** REQUIRED WORK **
Copy the lines verbatim, starting at the line that contains "green rectangle: moved" and continuing through the end of the items.

** ENTRIES **
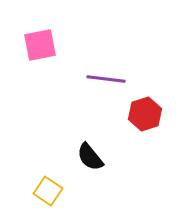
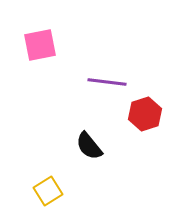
purple line: moved 1 px right, 3 px down
black semicircle: moved 1 px left, 11 px up
yellow square: rotated 24 degrees clockwise
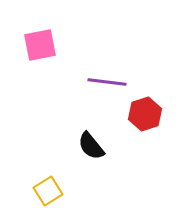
black semicircle: moved 2 px right
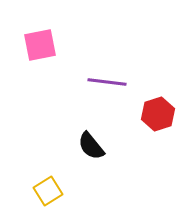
red hexagon: moved 13 px right
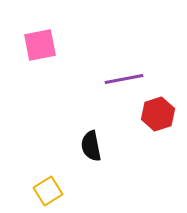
purple line: moved 17 px right, 3 px up; rotated 18 degrees counterclockwise
black semicircle: rotated 28 degrees clockwise
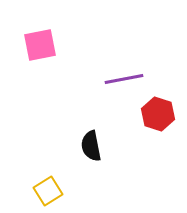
red hexagon: rotated 24 degrees counterclockwise
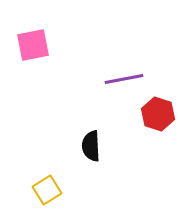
pink square: moved 7 px left
black semicircle: rotated 8 degrees clockwise
yellow square: moved 1 px left, 1 px up
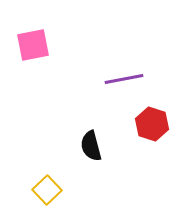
red hexagon: moved 6 px left, 10 px down
black semicircle: rotated 12 degrees counterclockwise
yellow square: rotated 12 degrees counterclockwise
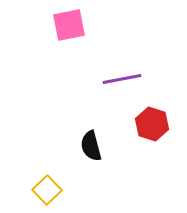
pink square: moved 36 px right, 20 px up
purple line: moved 2 px left
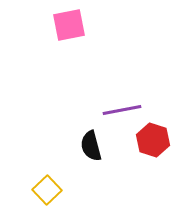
purple line: moved 31 px down
red hexagon: moved 1 px right, 16 px down
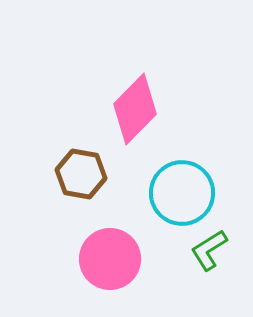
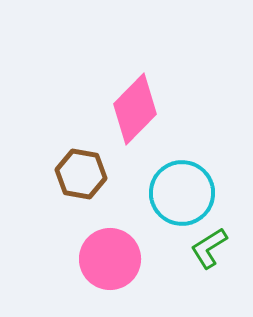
green L-shape: moved 2 px up
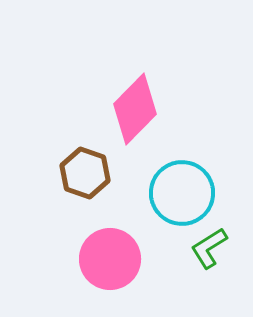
brown hexagon: moved 4 px right, 1 px up; rotated 9 degrees clockwise
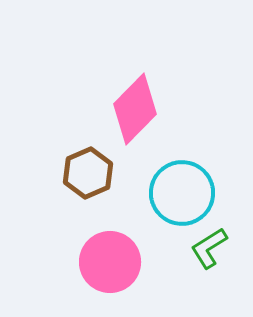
brown hexagon: moved 3 px right; rotated 18 degrees clockwise
pink circle: moved 3 px down
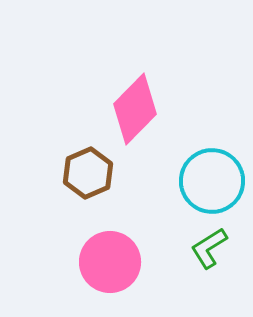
cyan circle: moved 30 px right, 12 px up
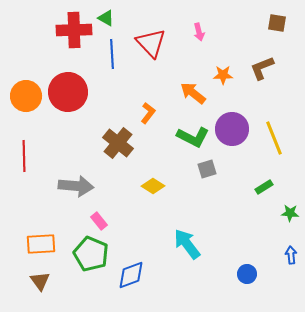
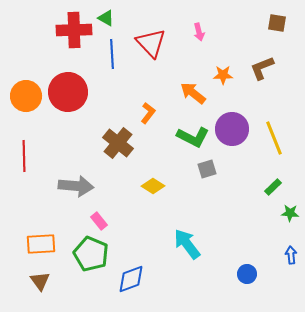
green rectangle: moved 9 px right; rotated 12 degrees counterclockwise
blue diamond: moved 4 px down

** THE COMPLETED TASK **
green rectangle: moved 9 px right; rotated 12 degrees counterclockwise
blue diamond: moved 4 px down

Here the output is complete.